Show every line in the rows below that contains the string "downbow".
>> Start The data
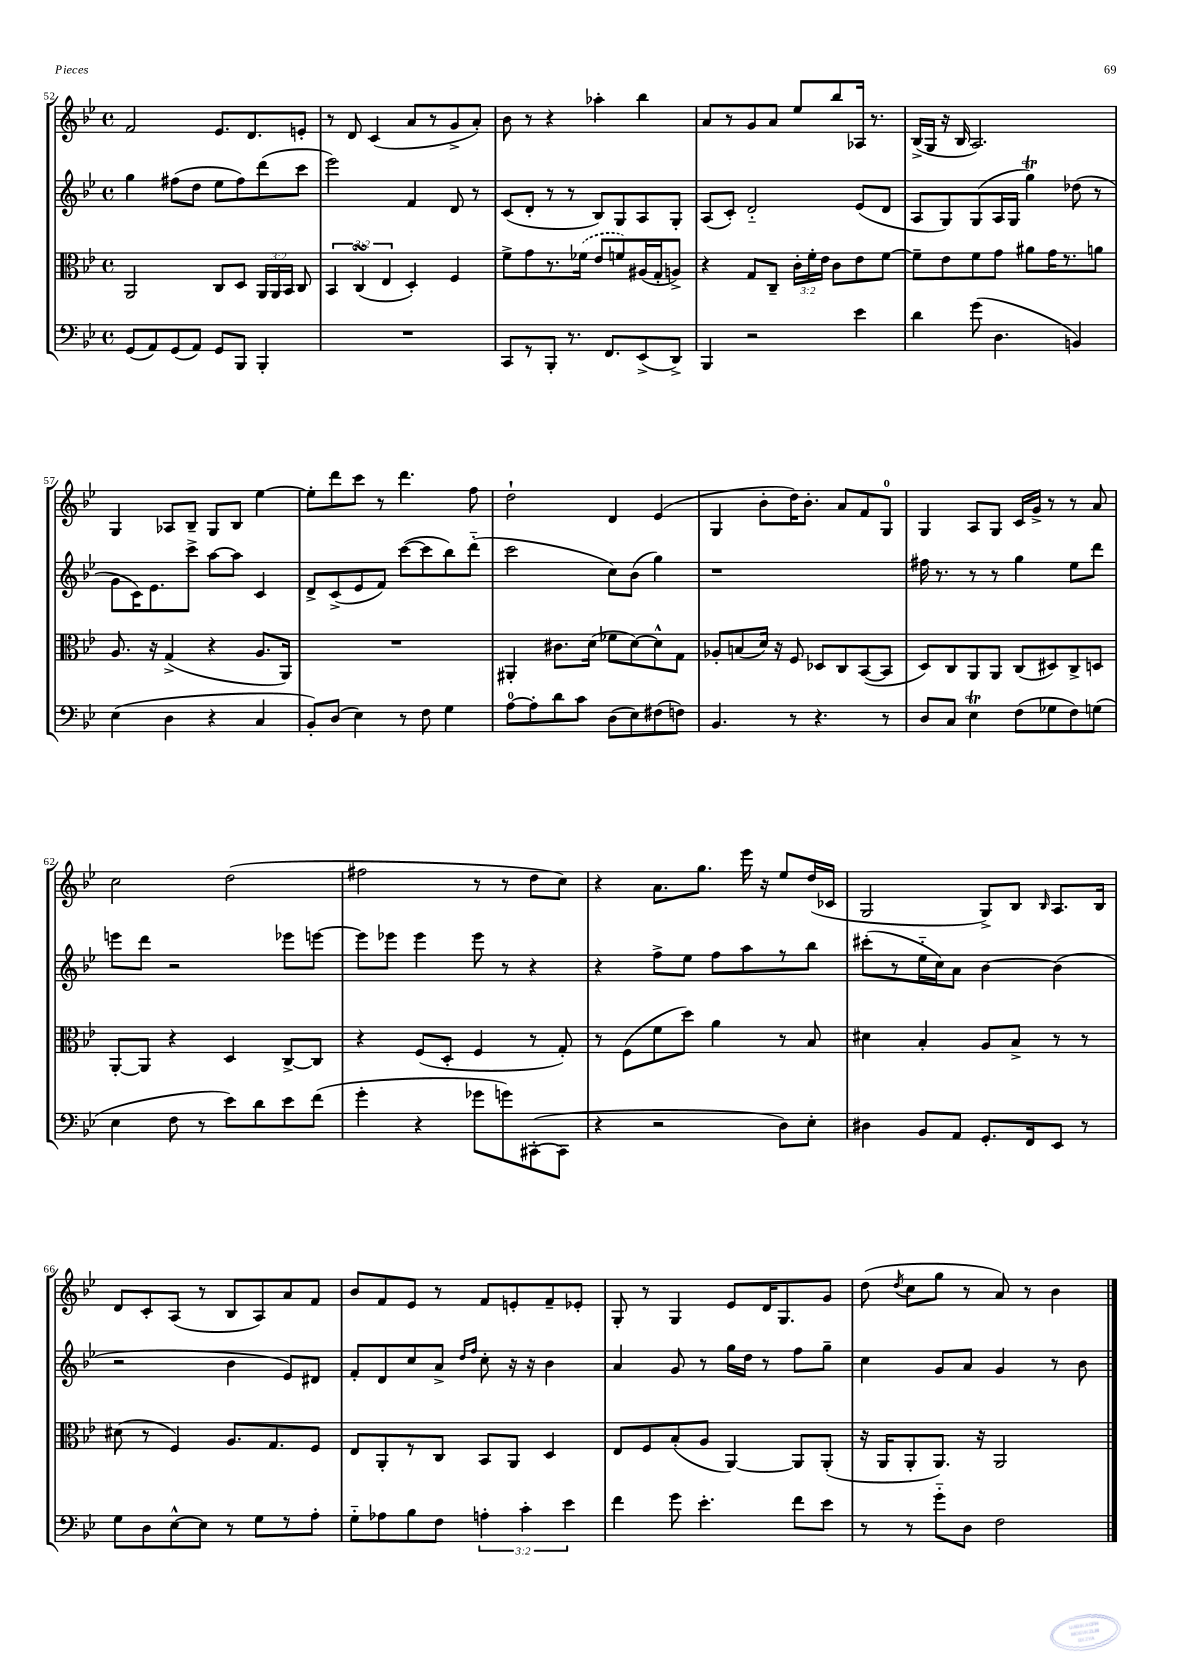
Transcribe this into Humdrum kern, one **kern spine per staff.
>> End The data
>> Start The data
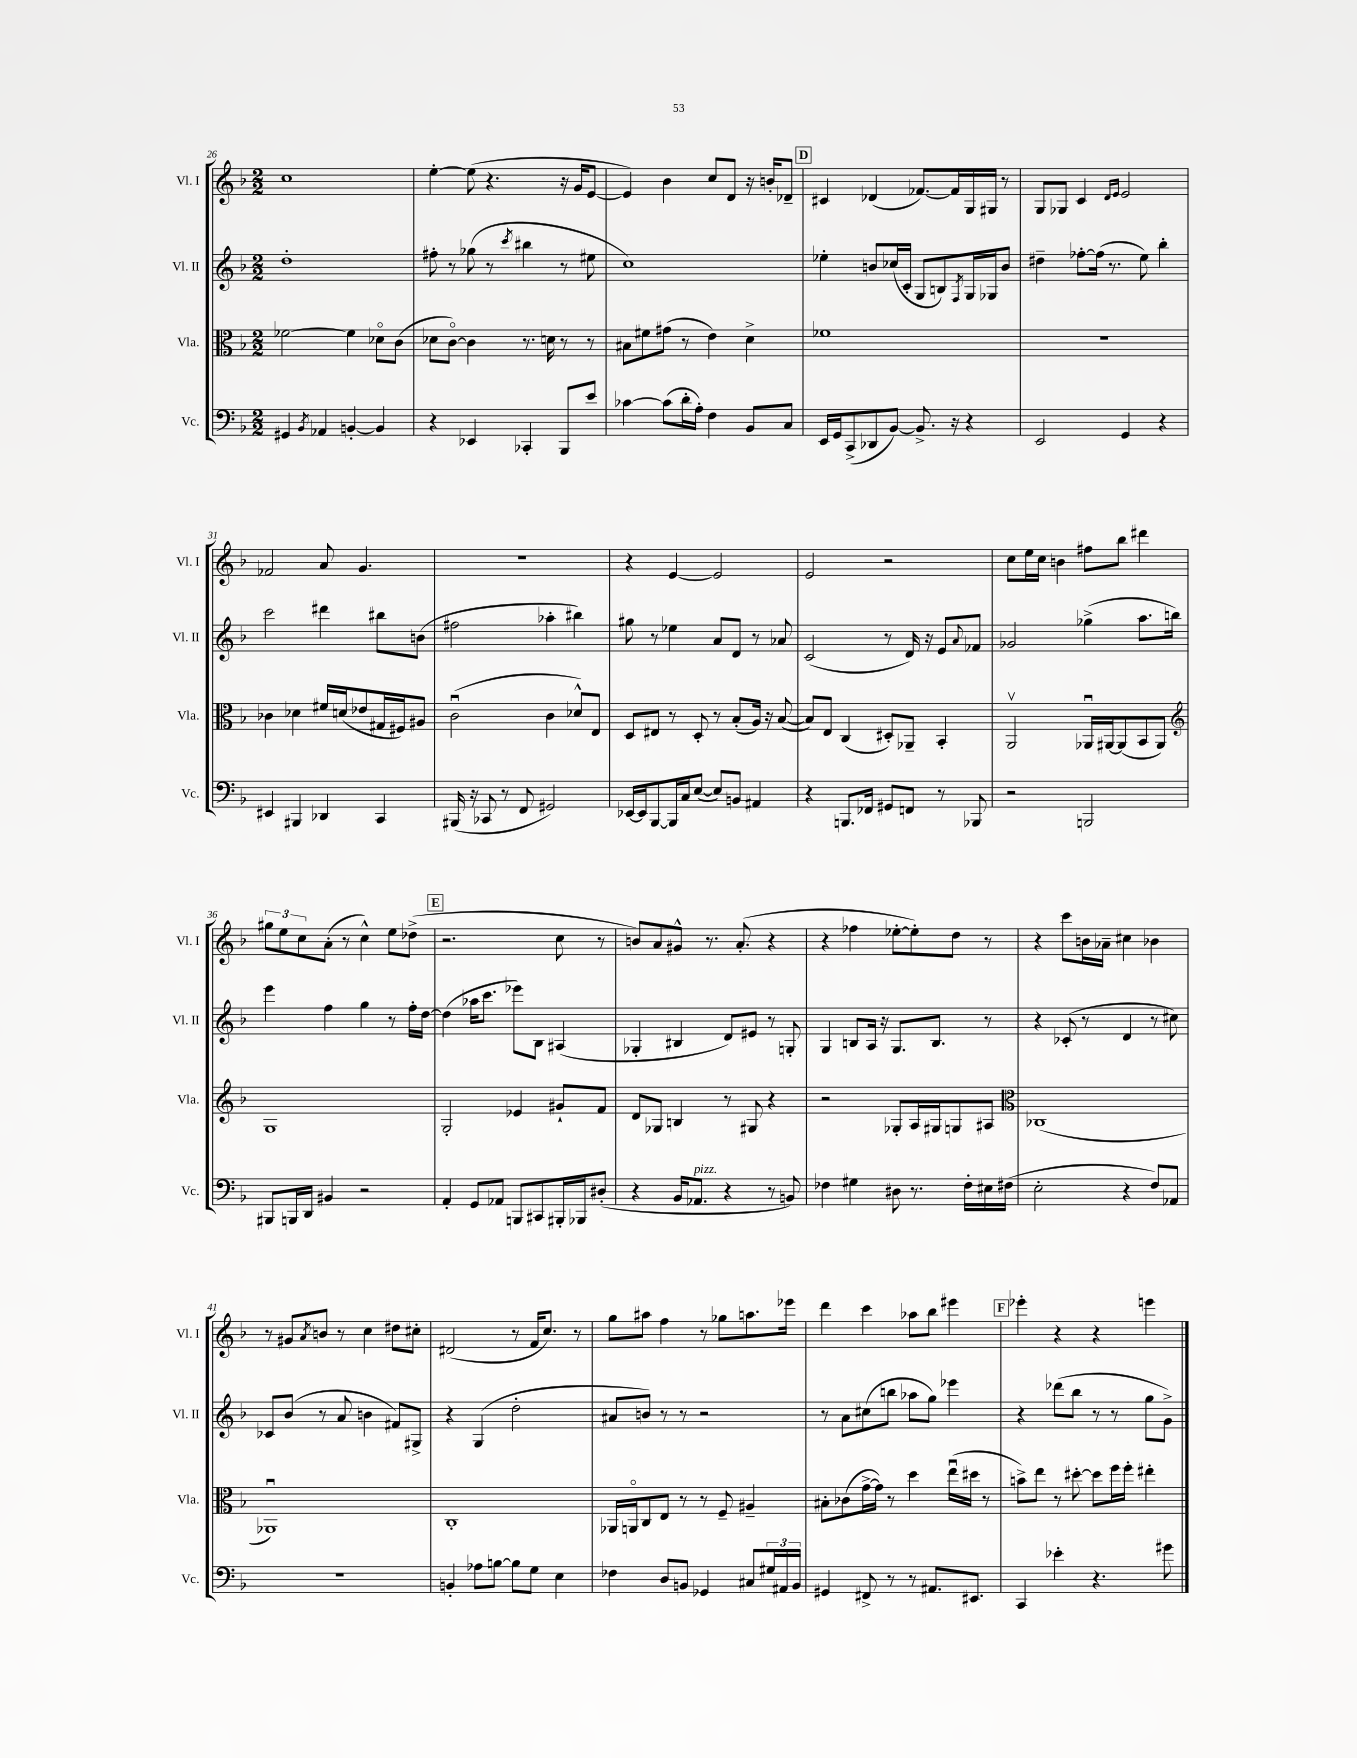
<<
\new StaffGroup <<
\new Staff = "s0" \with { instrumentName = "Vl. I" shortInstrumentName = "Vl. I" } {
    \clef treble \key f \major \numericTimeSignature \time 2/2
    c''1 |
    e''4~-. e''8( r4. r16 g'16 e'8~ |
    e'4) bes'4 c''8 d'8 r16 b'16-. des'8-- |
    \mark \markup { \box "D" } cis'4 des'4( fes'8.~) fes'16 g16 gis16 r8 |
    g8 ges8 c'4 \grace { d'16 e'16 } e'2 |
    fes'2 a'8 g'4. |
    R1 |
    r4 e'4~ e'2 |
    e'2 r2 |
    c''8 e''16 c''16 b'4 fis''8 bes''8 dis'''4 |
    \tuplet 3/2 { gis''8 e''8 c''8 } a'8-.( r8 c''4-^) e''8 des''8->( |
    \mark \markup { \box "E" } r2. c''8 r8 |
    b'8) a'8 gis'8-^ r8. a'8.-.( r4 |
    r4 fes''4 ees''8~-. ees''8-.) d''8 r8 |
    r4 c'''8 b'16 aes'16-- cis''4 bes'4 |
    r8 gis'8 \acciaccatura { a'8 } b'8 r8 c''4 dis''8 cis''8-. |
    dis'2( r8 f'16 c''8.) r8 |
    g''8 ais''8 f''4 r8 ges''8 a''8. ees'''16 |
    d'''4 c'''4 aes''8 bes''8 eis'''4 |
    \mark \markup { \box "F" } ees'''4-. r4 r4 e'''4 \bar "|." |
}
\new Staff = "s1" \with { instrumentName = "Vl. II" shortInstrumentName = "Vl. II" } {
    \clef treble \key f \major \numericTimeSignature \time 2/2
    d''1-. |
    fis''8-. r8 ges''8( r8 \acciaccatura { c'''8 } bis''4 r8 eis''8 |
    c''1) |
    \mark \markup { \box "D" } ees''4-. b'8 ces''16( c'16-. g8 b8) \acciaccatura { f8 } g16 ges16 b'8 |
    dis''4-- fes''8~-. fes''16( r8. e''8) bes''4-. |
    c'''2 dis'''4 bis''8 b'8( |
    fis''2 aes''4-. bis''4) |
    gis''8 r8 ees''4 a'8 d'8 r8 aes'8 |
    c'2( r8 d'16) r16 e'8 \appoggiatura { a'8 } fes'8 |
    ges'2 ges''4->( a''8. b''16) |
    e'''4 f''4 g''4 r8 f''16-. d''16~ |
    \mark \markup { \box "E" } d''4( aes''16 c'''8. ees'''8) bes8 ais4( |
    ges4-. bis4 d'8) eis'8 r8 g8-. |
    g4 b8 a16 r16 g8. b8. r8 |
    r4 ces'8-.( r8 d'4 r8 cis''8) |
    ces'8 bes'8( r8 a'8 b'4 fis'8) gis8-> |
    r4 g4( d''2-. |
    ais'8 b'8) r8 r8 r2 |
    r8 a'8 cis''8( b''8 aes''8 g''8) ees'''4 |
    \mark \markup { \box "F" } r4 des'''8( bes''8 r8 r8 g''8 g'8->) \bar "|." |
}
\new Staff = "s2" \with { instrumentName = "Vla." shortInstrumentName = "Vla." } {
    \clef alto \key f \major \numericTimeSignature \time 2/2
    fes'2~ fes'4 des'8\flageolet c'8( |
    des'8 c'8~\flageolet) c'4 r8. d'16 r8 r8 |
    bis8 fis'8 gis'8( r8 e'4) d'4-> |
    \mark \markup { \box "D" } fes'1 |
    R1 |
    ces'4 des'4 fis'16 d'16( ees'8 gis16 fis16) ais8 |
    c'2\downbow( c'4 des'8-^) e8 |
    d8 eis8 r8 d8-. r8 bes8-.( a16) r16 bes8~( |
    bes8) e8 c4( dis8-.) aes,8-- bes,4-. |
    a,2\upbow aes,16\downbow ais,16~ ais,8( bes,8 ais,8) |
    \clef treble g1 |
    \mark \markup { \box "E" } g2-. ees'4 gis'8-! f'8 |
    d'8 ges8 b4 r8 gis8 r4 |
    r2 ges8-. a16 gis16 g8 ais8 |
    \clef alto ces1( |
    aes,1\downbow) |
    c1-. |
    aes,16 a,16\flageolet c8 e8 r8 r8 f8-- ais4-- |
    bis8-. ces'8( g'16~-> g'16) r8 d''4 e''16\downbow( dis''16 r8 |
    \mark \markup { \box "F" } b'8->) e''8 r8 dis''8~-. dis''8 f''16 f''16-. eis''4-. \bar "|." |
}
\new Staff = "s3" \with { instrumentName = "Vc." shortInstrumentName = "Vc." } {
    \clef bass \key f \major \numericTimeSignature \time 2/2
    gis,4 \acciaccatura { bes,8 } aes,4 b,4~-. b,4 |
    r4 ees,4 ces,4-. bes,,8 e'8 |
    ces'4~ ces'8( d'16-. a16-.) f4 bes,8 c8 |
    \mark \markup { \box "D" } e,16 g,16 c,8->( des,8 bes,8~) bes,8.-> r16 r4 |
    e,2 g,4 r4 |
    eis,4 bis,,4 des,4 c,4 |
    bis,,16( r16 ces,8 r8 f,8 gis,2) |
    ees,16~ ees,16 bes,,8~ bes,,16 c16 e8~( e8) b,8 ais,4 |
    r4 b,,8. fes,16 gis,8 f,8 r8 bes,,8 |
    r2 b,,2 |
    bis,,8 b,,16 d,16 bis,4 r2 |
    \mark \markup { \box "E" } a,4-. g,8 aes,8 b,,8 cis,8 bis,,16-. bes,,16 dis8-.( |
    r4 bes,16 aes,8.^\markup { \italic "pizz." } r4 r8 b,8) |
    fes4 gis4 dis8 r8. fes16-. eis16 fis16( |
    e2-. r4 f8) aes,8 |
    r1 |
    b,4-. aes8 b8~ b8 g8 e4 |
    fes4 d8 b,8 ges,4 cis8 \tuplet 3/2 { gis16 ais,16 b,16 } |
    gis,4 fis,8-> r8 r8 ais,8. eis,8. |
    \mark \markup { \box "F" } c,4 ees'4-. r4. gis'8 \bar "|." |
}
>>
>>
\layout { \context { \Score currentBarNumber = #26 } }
>> End The data
>> Start The data
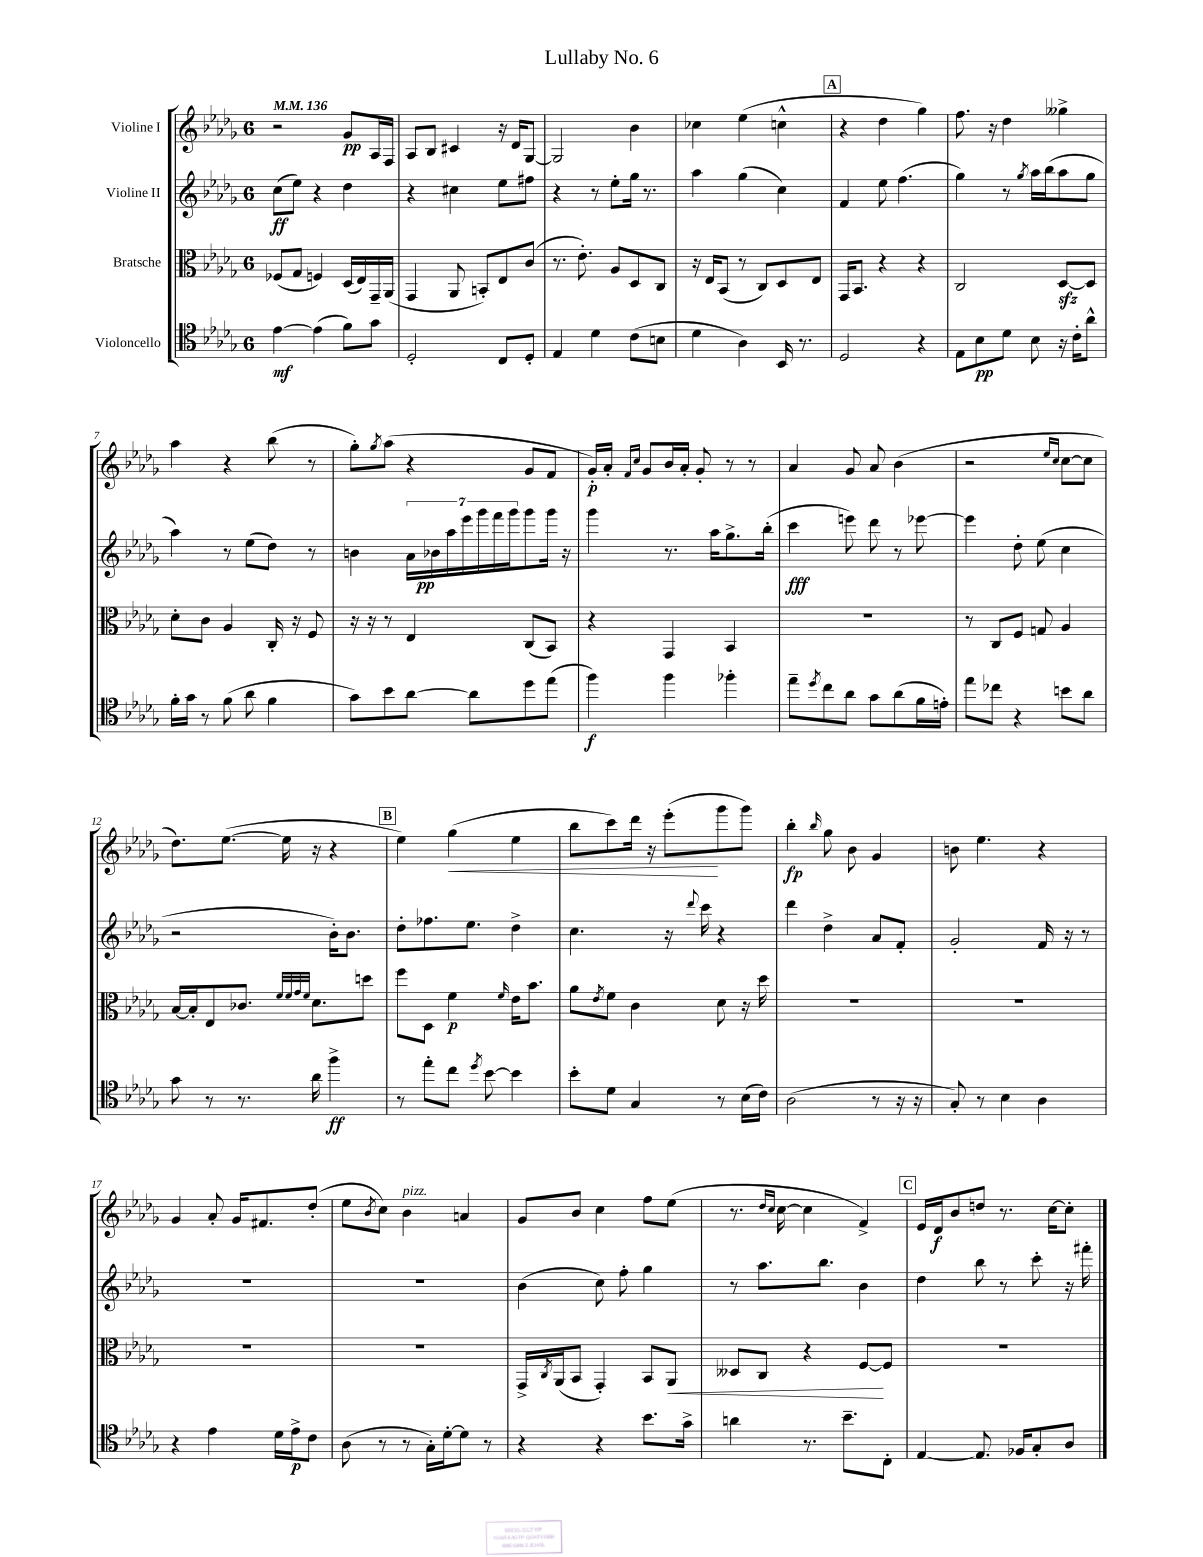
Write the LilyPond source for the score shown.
>> End The data
Solution to this exercise
    c'2\downbow( c'4 des'8-^) e8 |
    a,2\upbow aes,16\downbow ais,16~ ais,8( bes,8 ais,8) |
    aes,1\downbow) |
    bis8-. ces'8( g'16~-> g'16) r8 d''4 e''16\downbow( dis''16 r8 |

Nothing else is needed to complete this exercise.